> [Required work]
Everything from the line containing "C206: 2.2nF (N10, VCC) -> none" to the end of the listing, both included, should be returned exactly, apart from the pictures.
++++
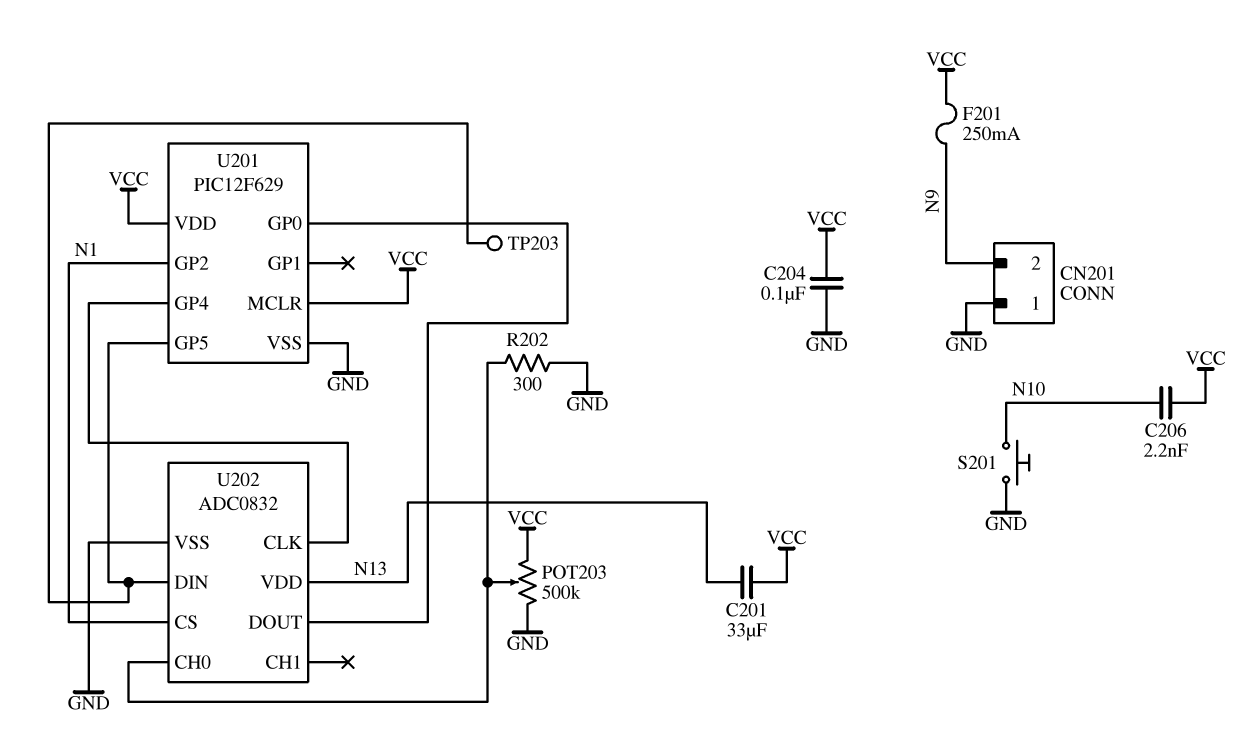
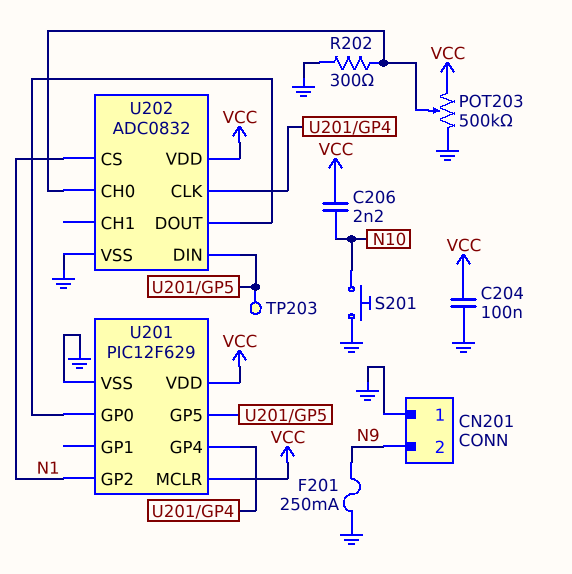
C201: 33uF (N13, VCC) -> none
F201: 250mA (N9, VCC) -> 250mA (GND, N9)
U202 pin VDD: N13 -> VCC

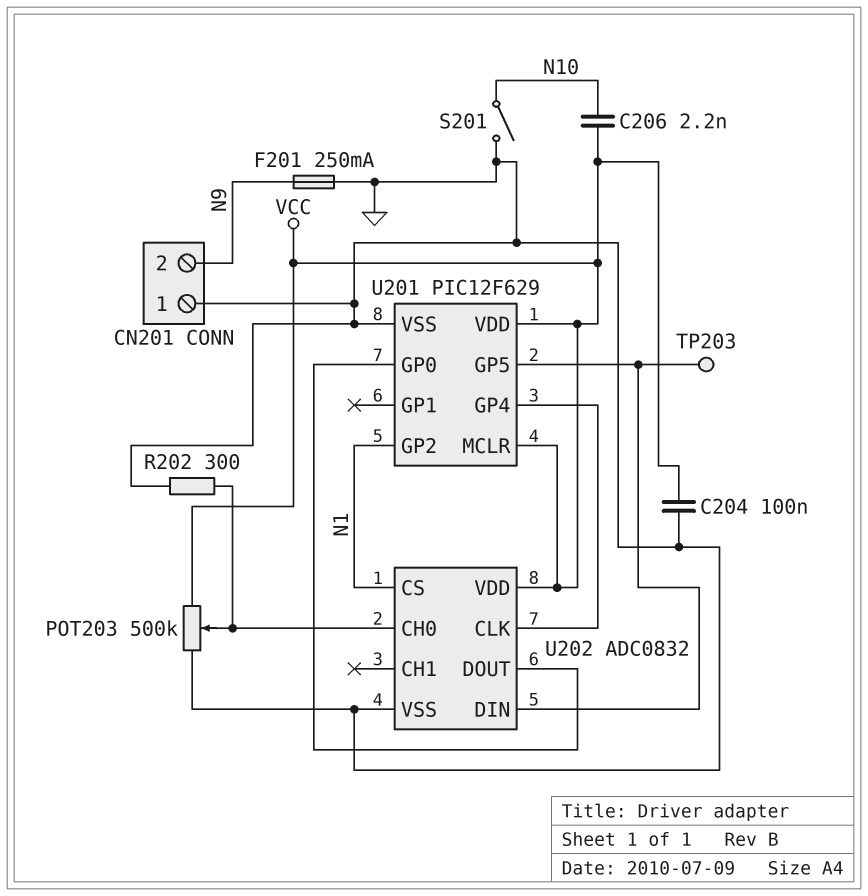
S201: button (GND, N10) -> switch (GND, N10)

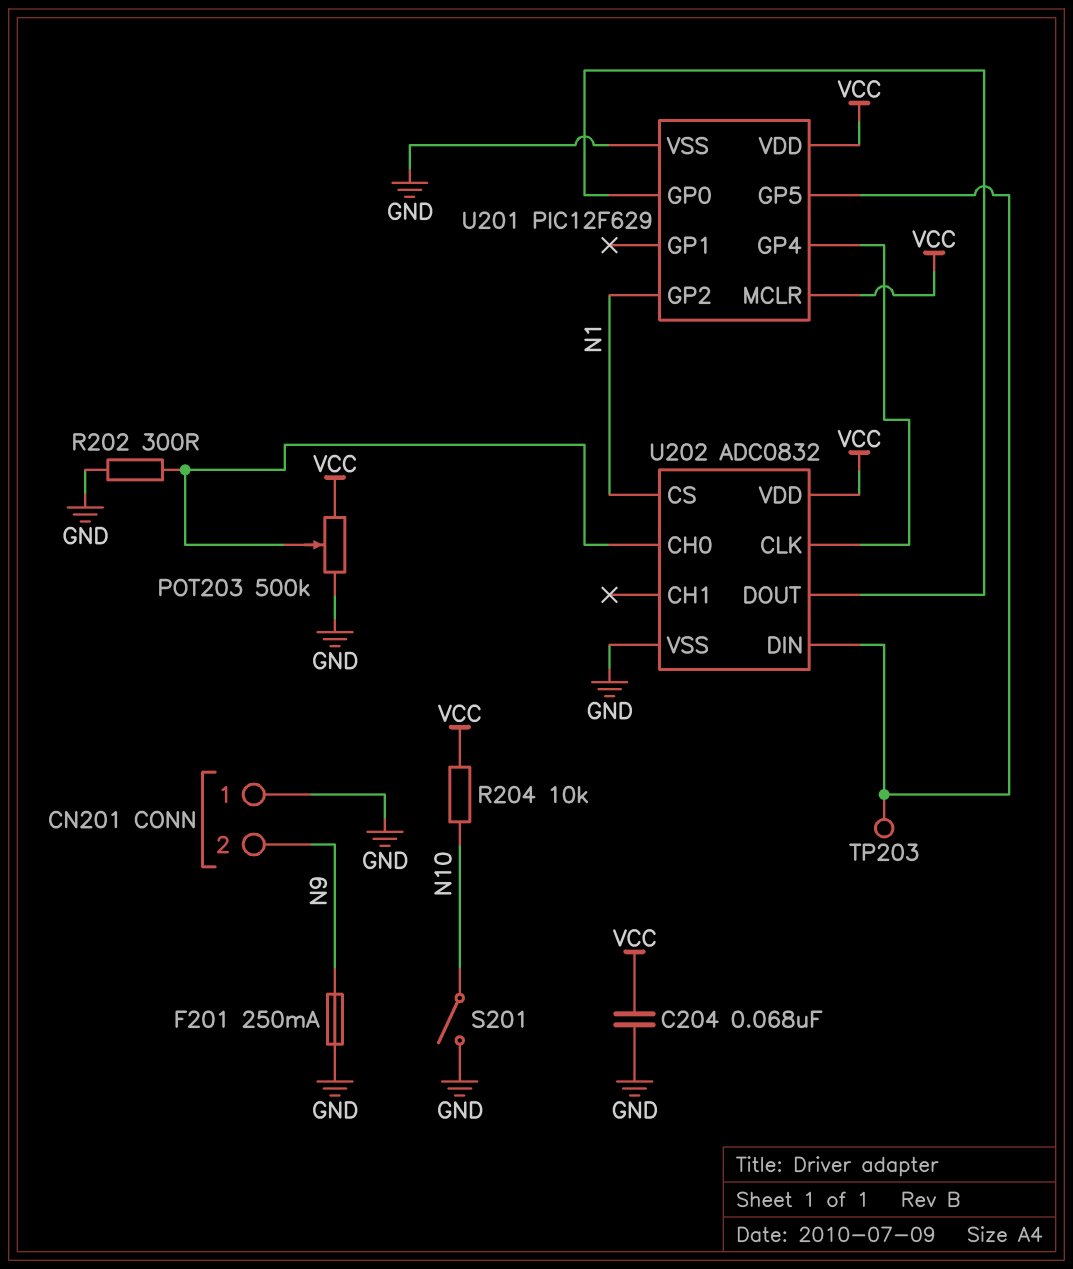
C204: 100nF (GND, VCC) -> 68nF (GND, VCC)
C206: 2.2nF (N10, VCC) -> none
R204: none -> 10k (N10, VCC)

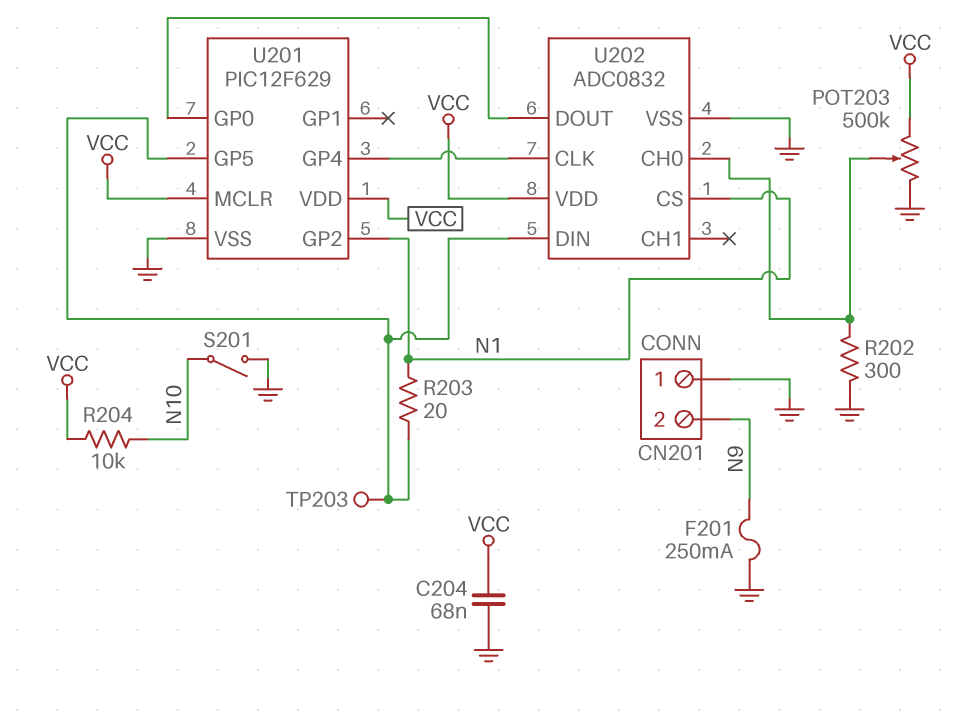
R203: none -> 20 (N1, U201/GP5)

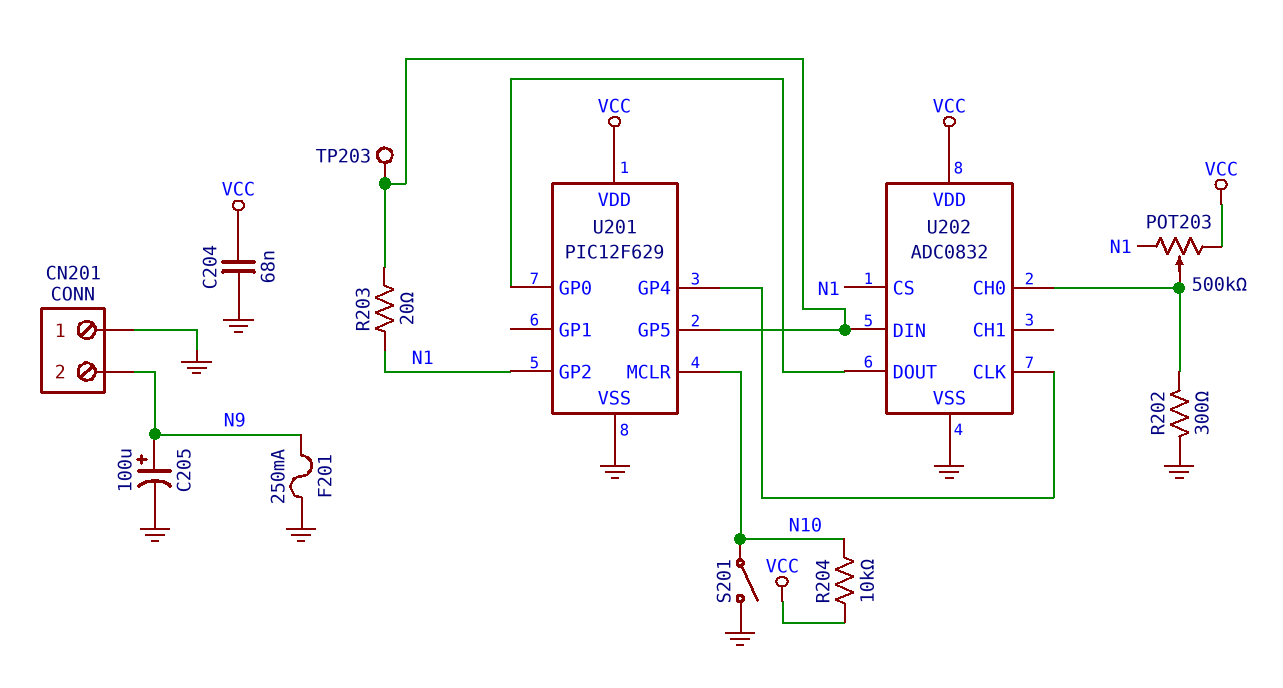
C205: none -> 100uF (plus N9, minus GND)
POT203: 500k (GND, VCC, wiper U202/CH0) -> 500k (N1, VCC, wiper U202/CH0)
U201 pin MCLR: VCC -> N10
++++
> [Solved problem]
C206: 2.2nF (N10, VCC) -> none
R204: none -> 10k (N10, VCC)

R203: none -> 20 (N1, U201/GP5)

C205: none -> 100uF (plus N9, minus GND)
POT203: 500k (GND, VCC, wiper U202/CH0) -> 500k (N1, VCC, wiper U202/CH0)
U201 pin MCLR: VCC -> N10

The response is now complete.